→ PROBLEM: The reply should hold every entry exactly as written and none of the pictures.
Start of Block
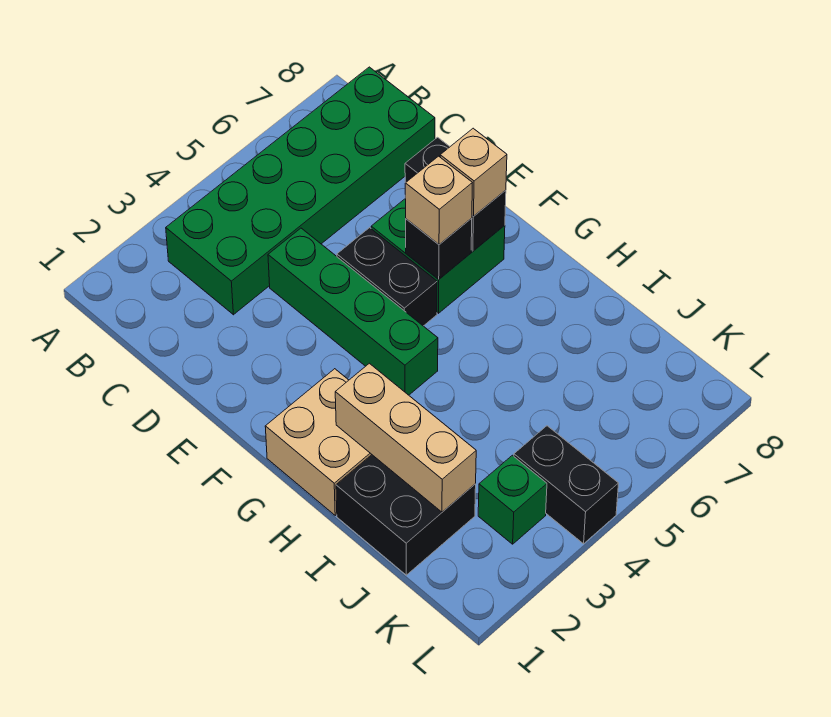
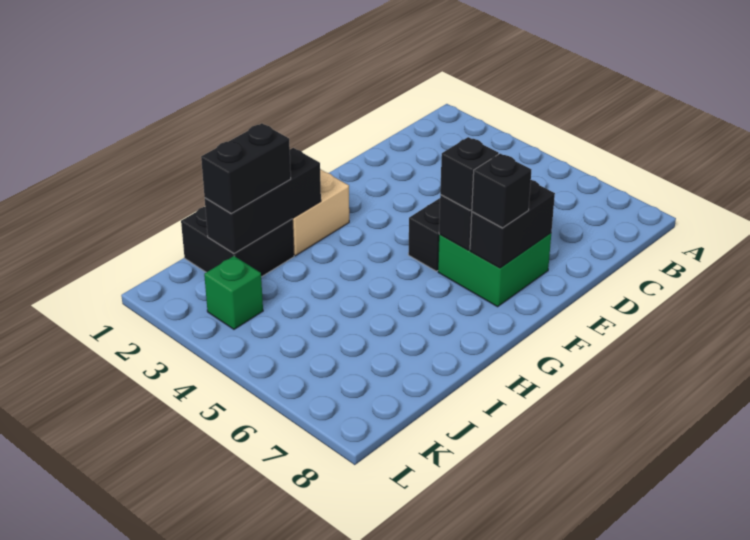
green brick B3:C8 level 1 -> none
green brick D4:G4 level 1 -> none
tan brick F6 level 3 -> black brick F6 level 3
tan brick F7 level 3 -> black brick F7 level 3
tan brick H2:J2 level 2 -> black brick H2:J2 level 2
black brick K4:L4 level 1 -> black brick I2:J2 level 3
End of Block
→ ANSWER SPACE:
green brick B3:C8 level 1 -> none
green brick D4:G4 level 1 -> none
tan brick F6 level 3 -> black brick F6 level 3
tan brick F7 level 3 -> black brick F7 level 3
tan brick H2:J2 level 2 -> black brick H2:J2 level 2
black brick K4:L4 level 1 -> black brick I2:J2 level 3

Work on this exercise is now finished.